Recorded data
----------
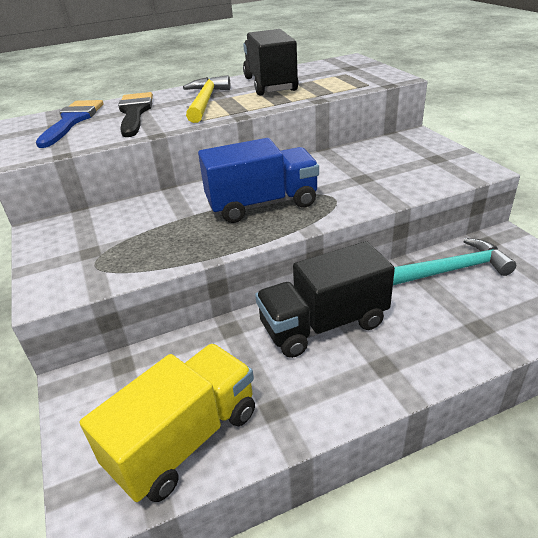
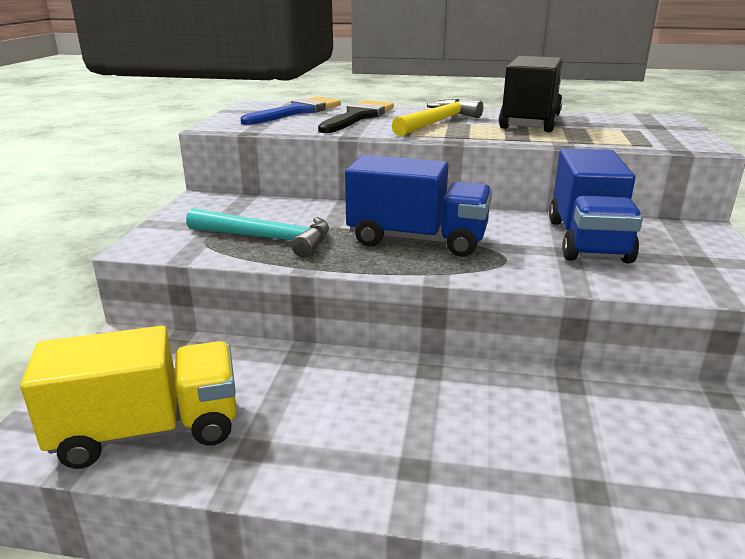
camera: 30 degrees right, 10 degrees down
(323, 324) = (394, 396): black truck -> none
(365, 166) = (587, 240): none -> blue truck
(452, 270) = (627, 409): turquoise hammer -> turquoise hammer (267, 238)

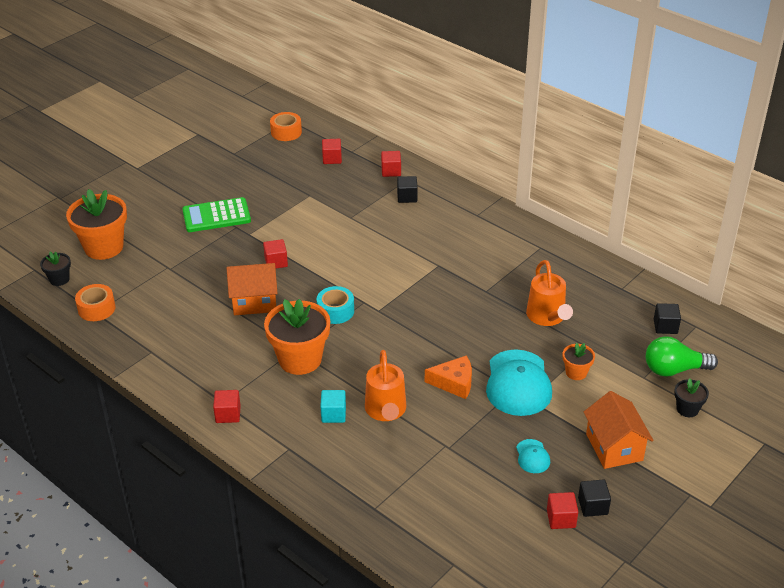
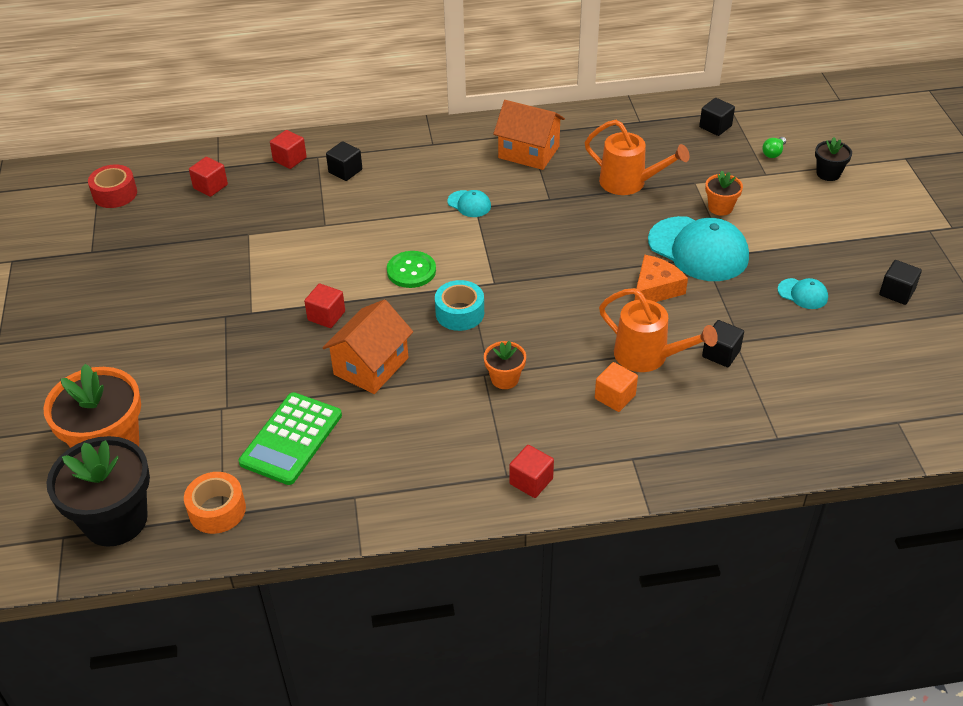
camera: 50 degrees left, 5 degrees up
(59, 279) = (115, 520): black flower pot -> black flower pot, size x2.04
(216, 216) = (184, 321): green calculator -> green calculator (291, 439)
(286, 132) = (115, 194): orange tape -> red tape
(300, 359) = (505, 379): orange flower pot -> orange flower pot, size x0.49
(333, 414) = (615, 397): turquoise cube -> orange cube
(350, 272) = (411, 271): none -> green button
(425, 444) = (721, 354): none -> black cube
(438, 261) = (469, 204): none -> turquoise cap
(561, 518) = (896, 320): red cube -> none
(614, 447) = (835, 239): orange house -> orange house (528, 152)
(674, 370) = (773, 153): green light bulb -> green light bulb, size x0.47

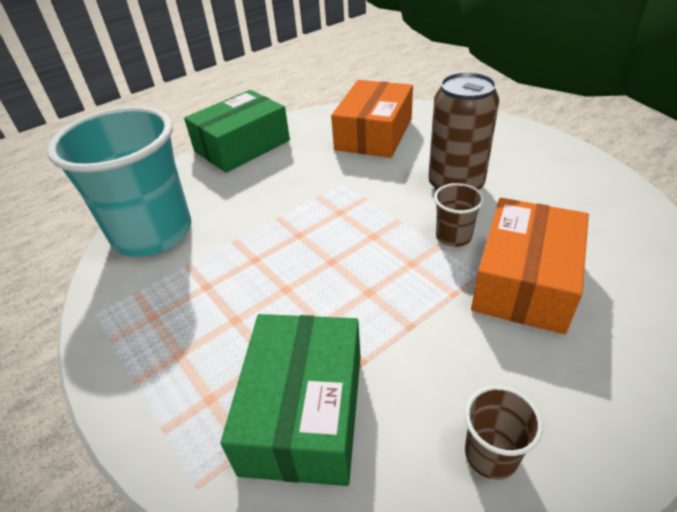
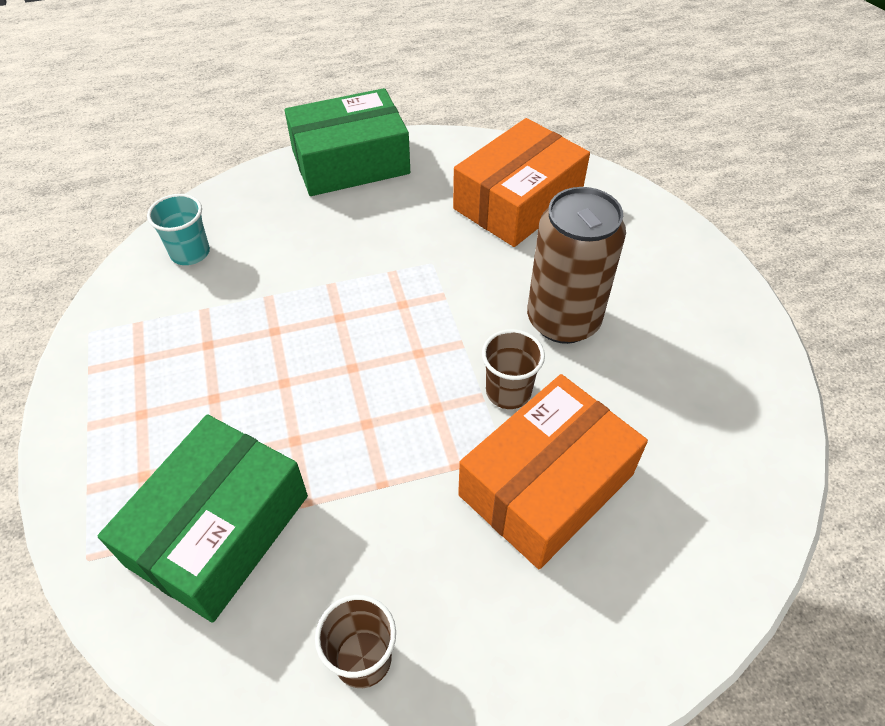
camera: 20 degrees right, 10 degrees up
(152, 233) = (190, 253): turquoise cup -> turquoise cup, size x0.42

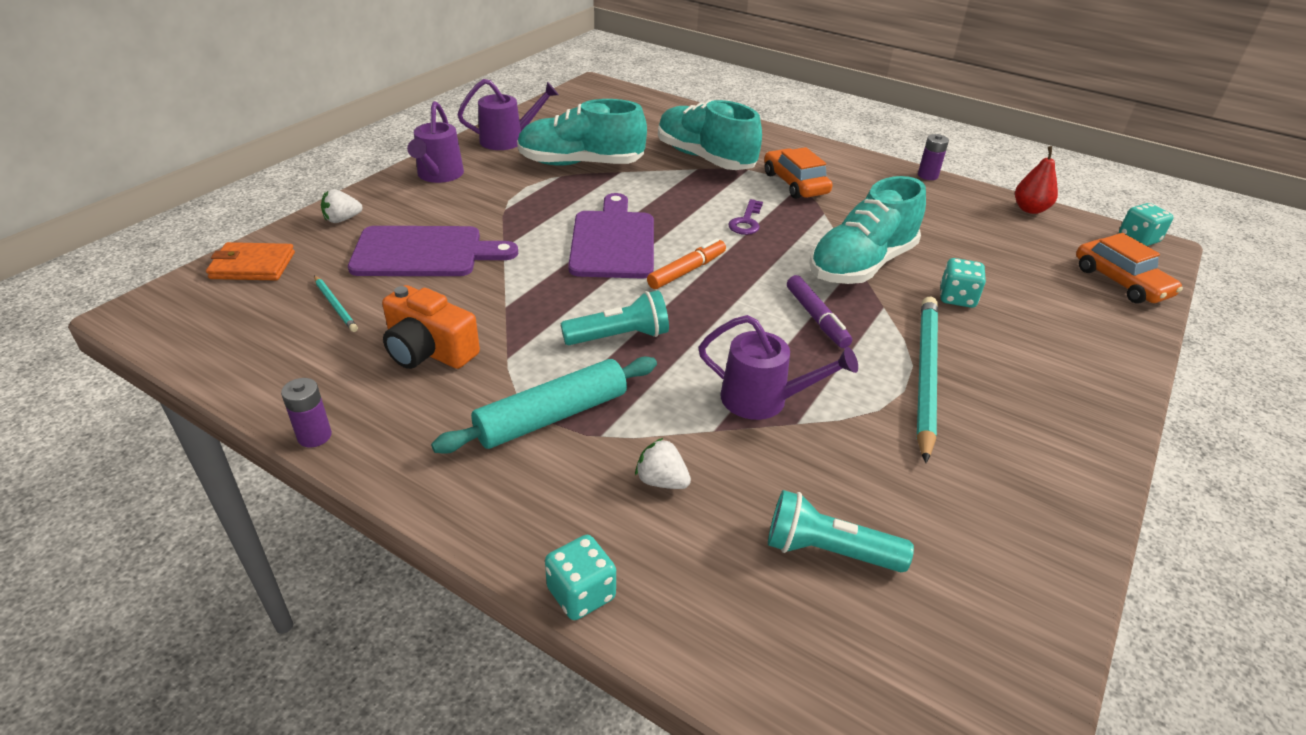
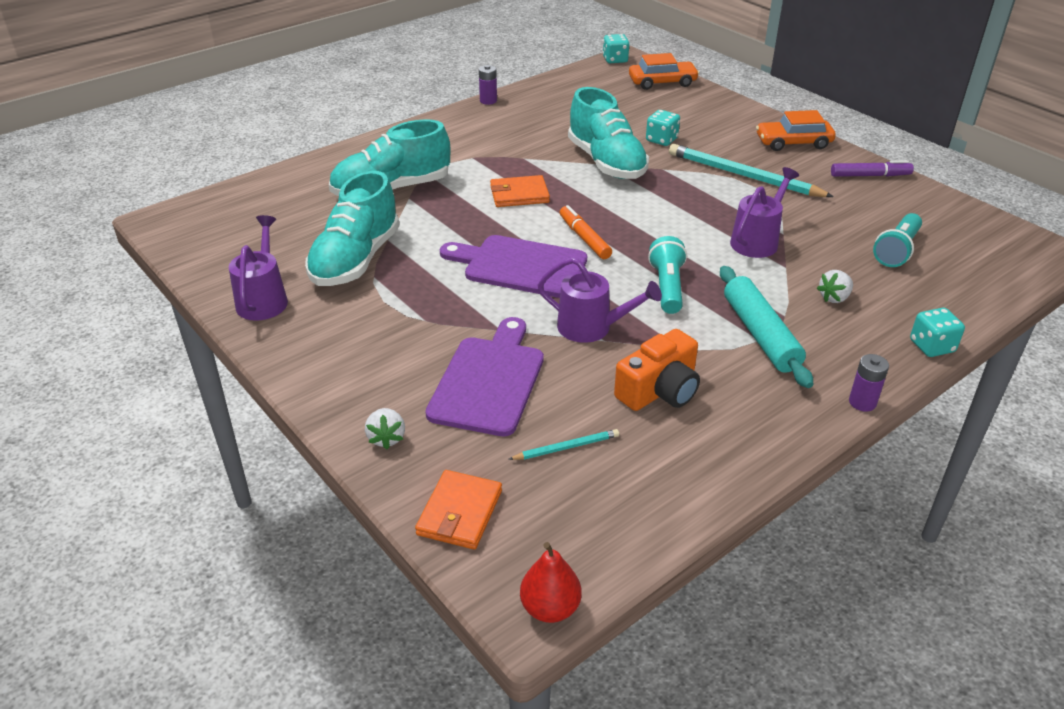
camera: 70 degrees left, 0 degrees up
(314, 436) = (765, 464): purple battery -> purple battery (862, 402)
(438, 175) = (320, 358): purple watering can -> purple watering can (592, 328)
(746, 221) = (519, 194): purple key -> orange wallet
(795, 183) = (467, 158): orange car -> orange car (793, 142)
(816, 318) = (669, 198): purple marker -> purple marker (870, 176)
(1030, 209) = (559, 80): red pear -> red pear (550, 608)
----------
» **Assignment**:
Apart from the pictures, set down all the entries above exactly.

» **Solution for this exercise**:
camera: 30 degrees right, 10 degrees down
(323, 324) = (394, 396): black truck -> none
(365, 166) = (587, 240): none -> blue truck
(452, 270) = (627, 409): turquoise hammer -> turquoise hammer (267, 238)

camera: 50 degrees left, 5 degrees up
(59, 279) = (115, 520): black flower pot -> black flower pot, size x2.04
(216, 216) = (184, 321): green calculator -> green calculator (291, 439)
(286, 132) = (115, 194): orange tape -> red tape
(300, 359) = (505, 379): orange flower pot -> orange flower pot, size x0.49
(333, 414) = (615, 397): turquoise cube -> orange cube
(350, 272) = (411, 271): none -> green button
(425, 444) = (721, 354): none -> black cube
(438, 261) = (469, 204): none -> turquoise cap
(561, 518) = (896, 320): red cube -> none
(614, 447) = (835, 239): orange house -> orange house (528, 152)
(674, 370) = (773, 153): green light bulb -> green light bulb, size x0.47

camera: 20 degrees right, 10 degrees up
(152, 233) = (190, 253): turquoise cup -> turquoise cup, size x0.42

camera: 70 degrees left, 0 degrees up
(314, 436) = (765, 464): purple battery -> purple battery (862, 402)
(438, 175) = (320, 358): purple watering can -> purple watering can (592, 328)
(746, 221) = (519, 194): purple key -> orange wallet
(795, 183) = (467, 158): orange car -> orange car (793, 142)
(816, 318) = (669, 198): purple marker -> purple marker (870, 176)
(1030, 209) = (559, 80): red pear -> red pear (550, 608)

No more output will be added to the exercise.